**Task item**.
Transcribe the records exactly. Pictures do not belong in the transcription.

Content revision data:

%%

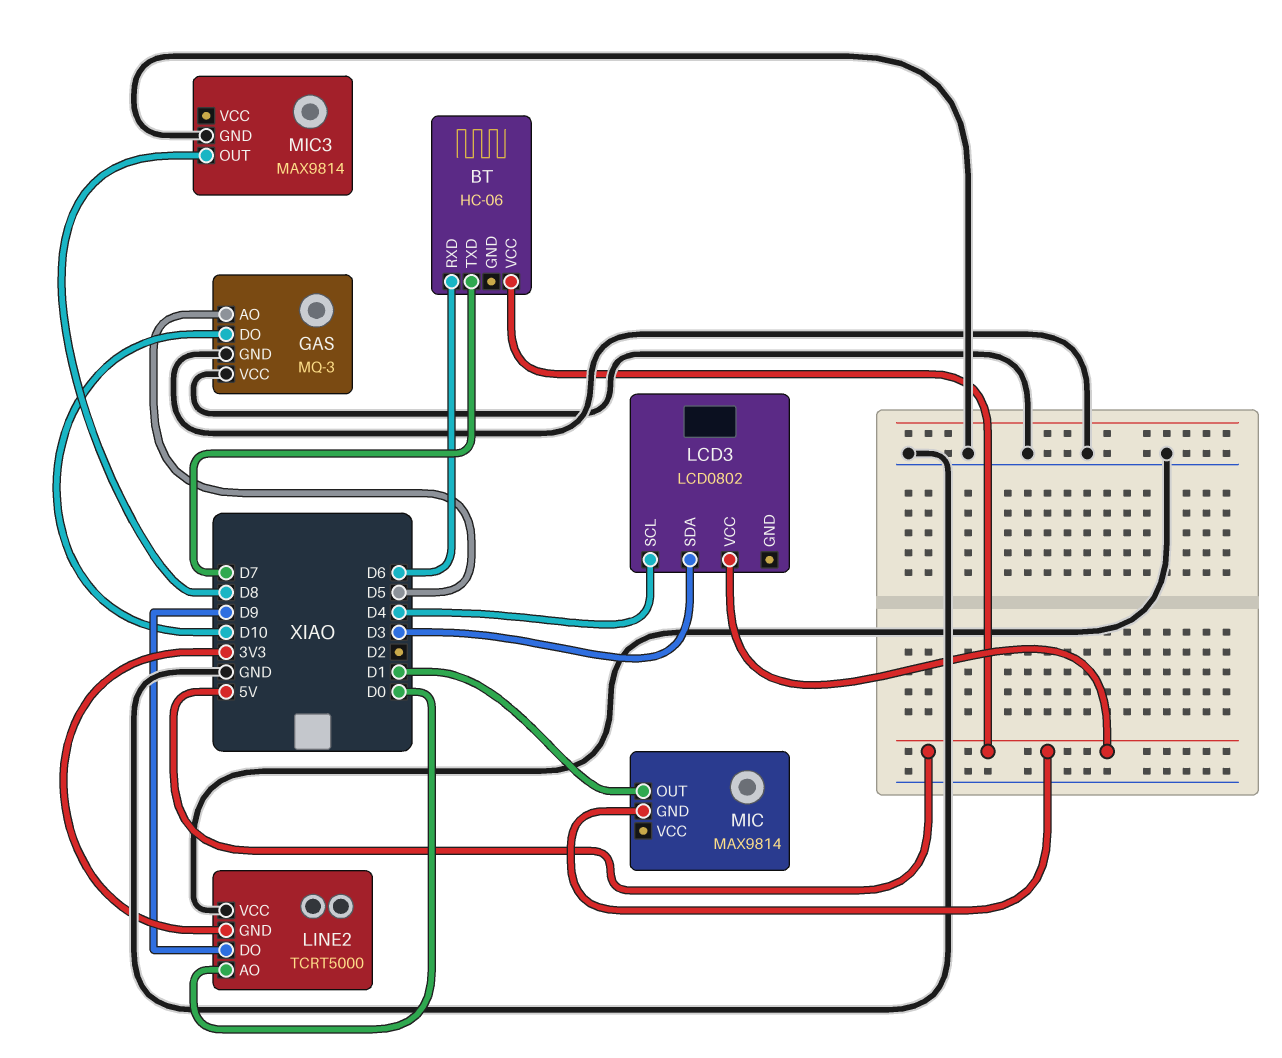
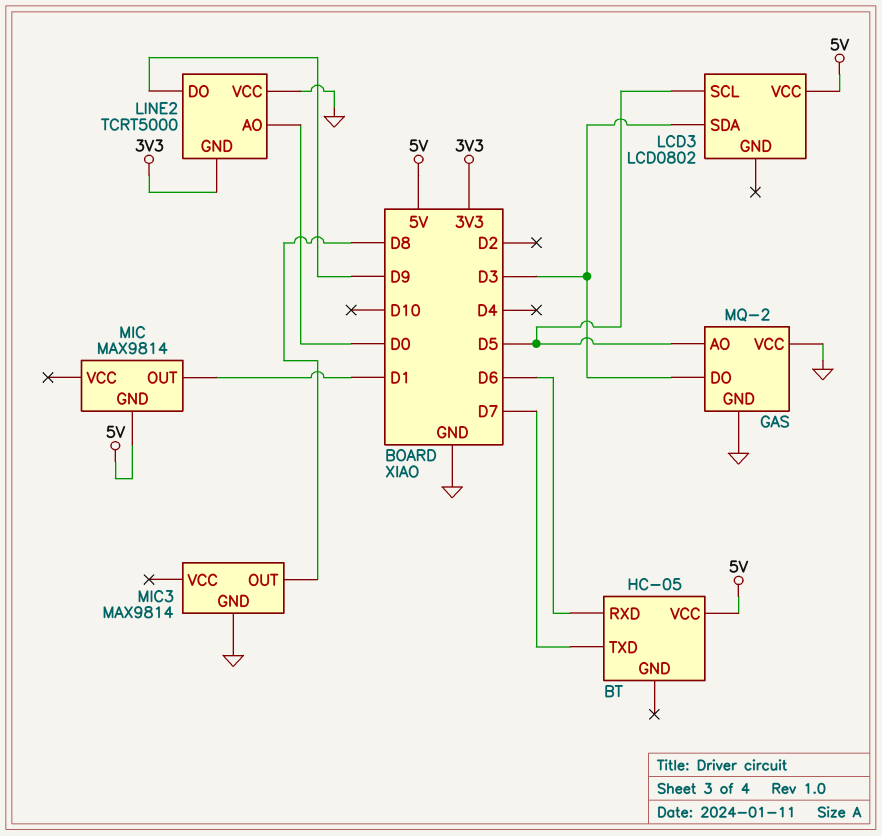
BT: HC-06 -> HC-05
GAS: MQ-3 -> MQ-2
GAS pin DO: D10 -> D3
LCD3 pin SCL: D4 -> D5

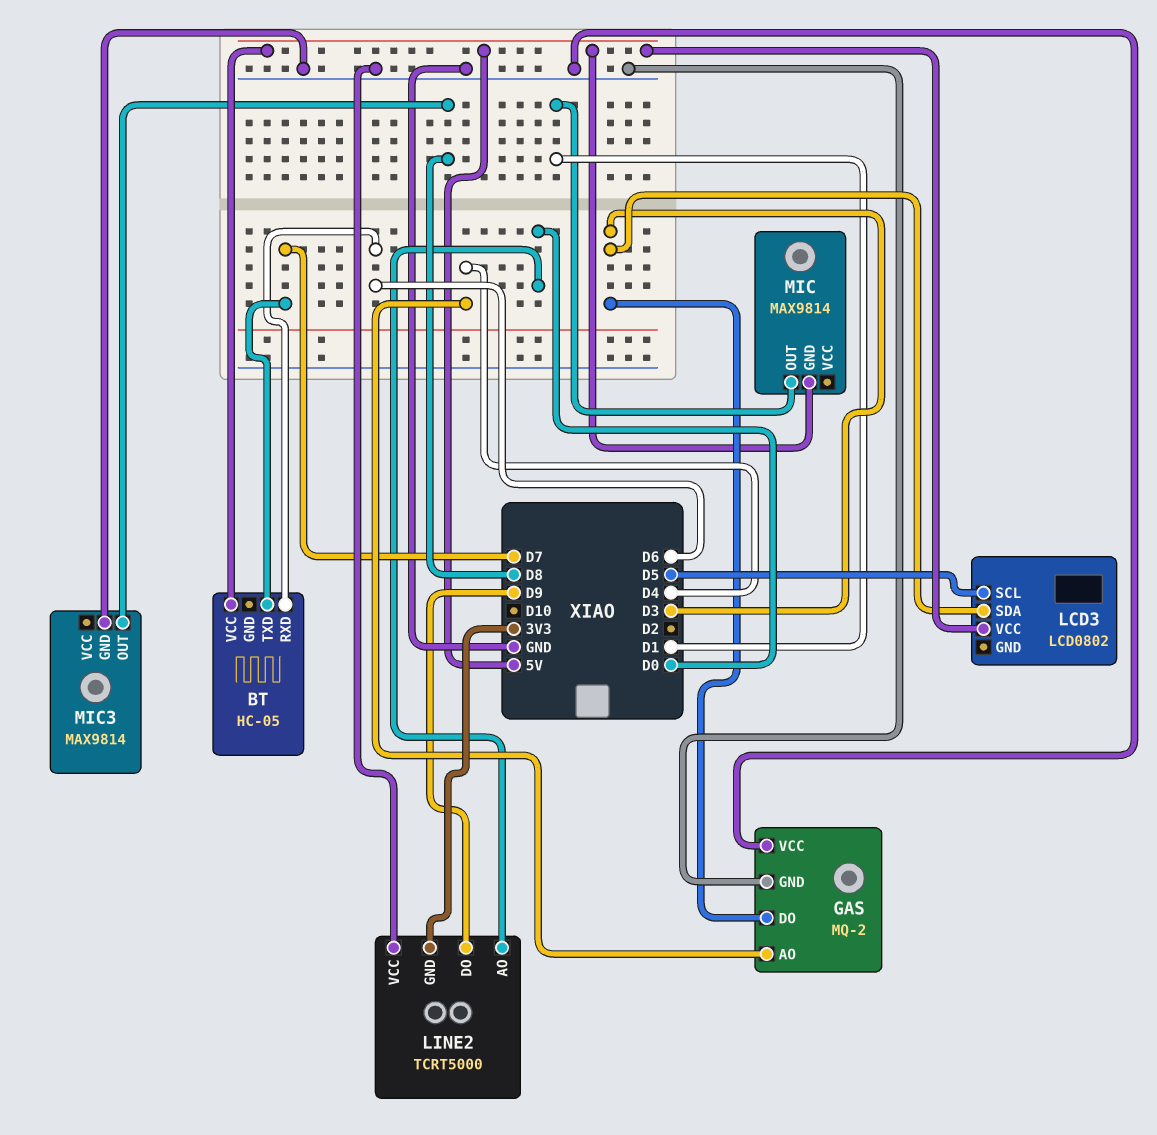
GAS pin AO: D5 -> D4

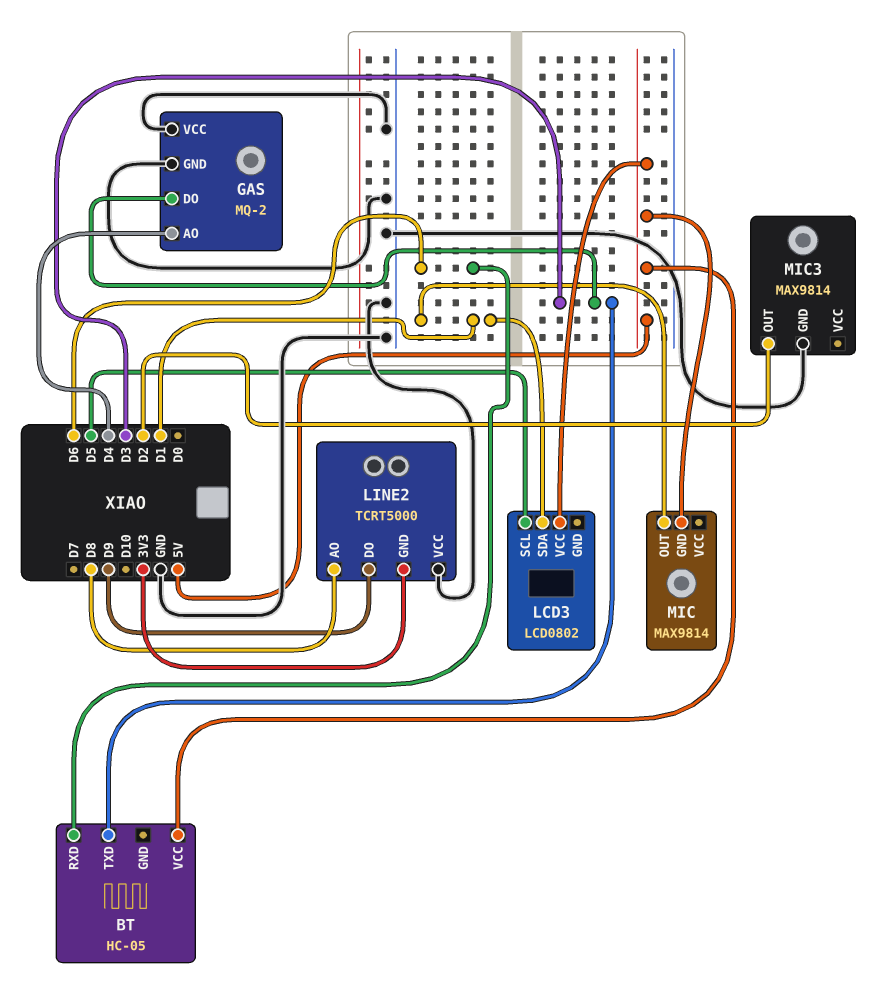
BT pin TXD: D7 -> D3
LCD3 pin SDA: D3 -> D1
LINE2 pin AO: D0 -> D8
MIC3 pin OUT: D8 -> D2

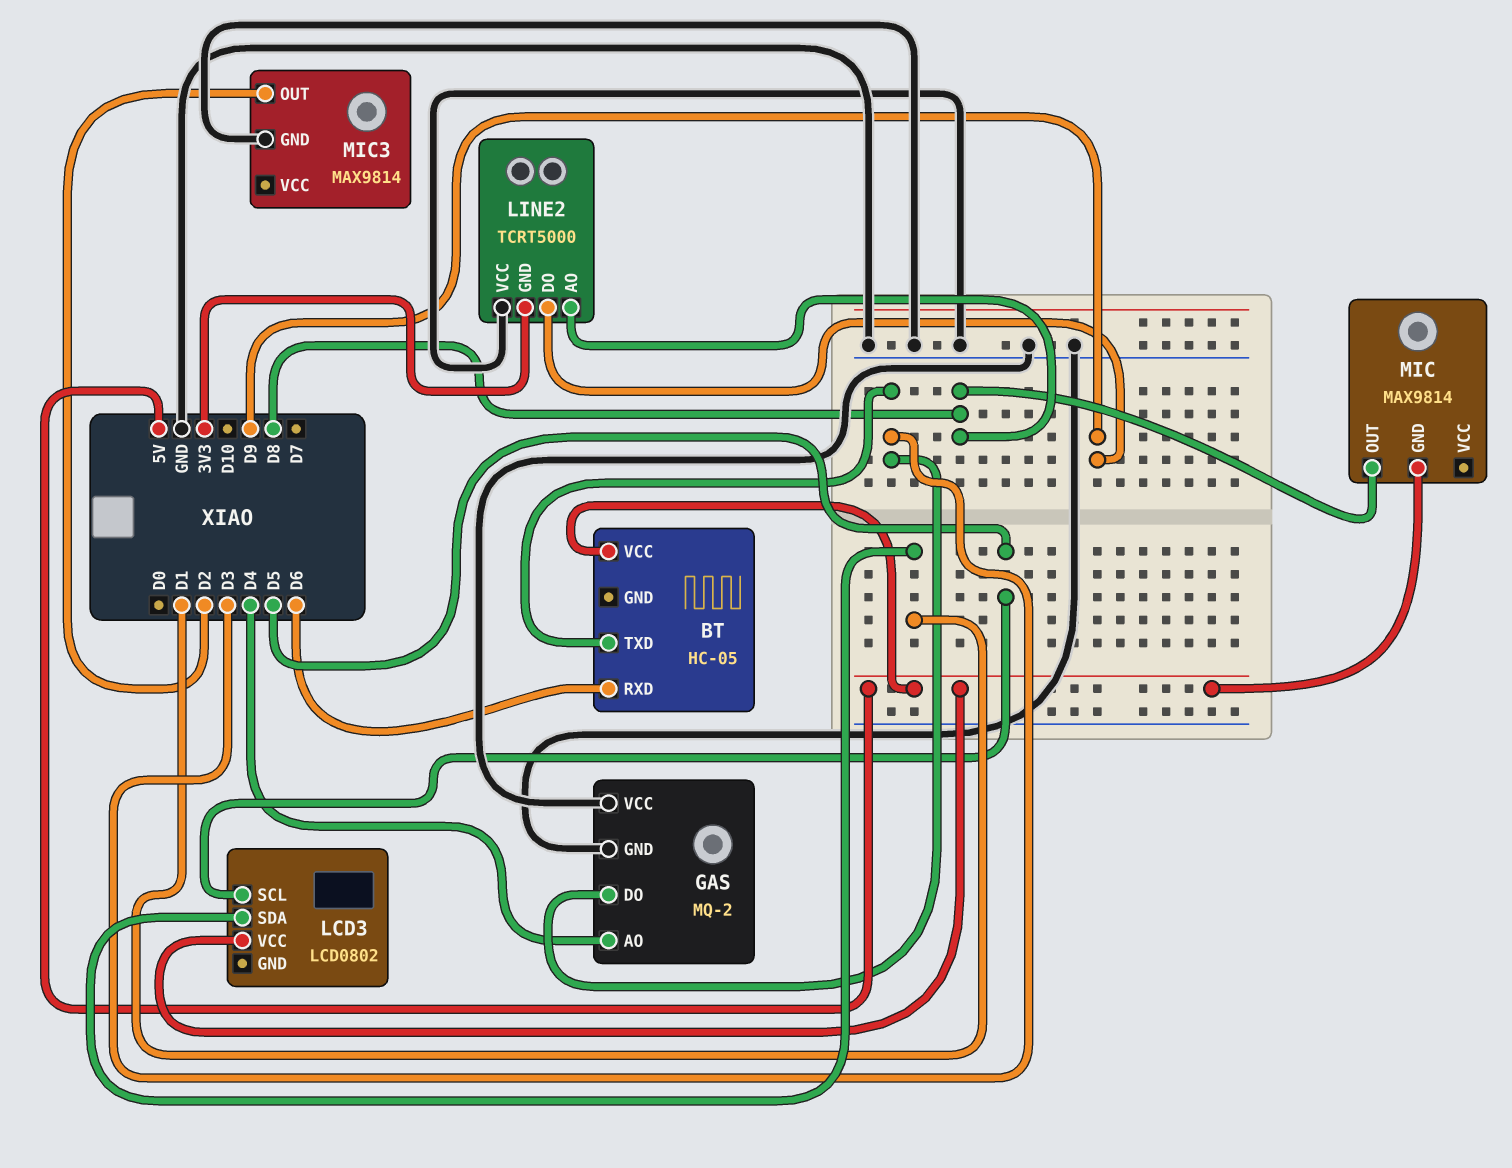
MIC pin OUT: D1 -> D8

%%

**Solution to this task**.
BT: HC-06 -> HC-05
GAS: MQ-3 -> MQ-2
GAS pin DO: D10 -> D3
LCD3 pin SCL: D4 -> D5

GAS pin AO: D5 -> D4

BT pin TXD: D7 -> D3
LCD3 pin SDA: D3 -> D1
LINE2 pin AO: D0 -> D8
MIC3 pin OUT: D8 -> D2

MIC pin OUT: D1 -> D8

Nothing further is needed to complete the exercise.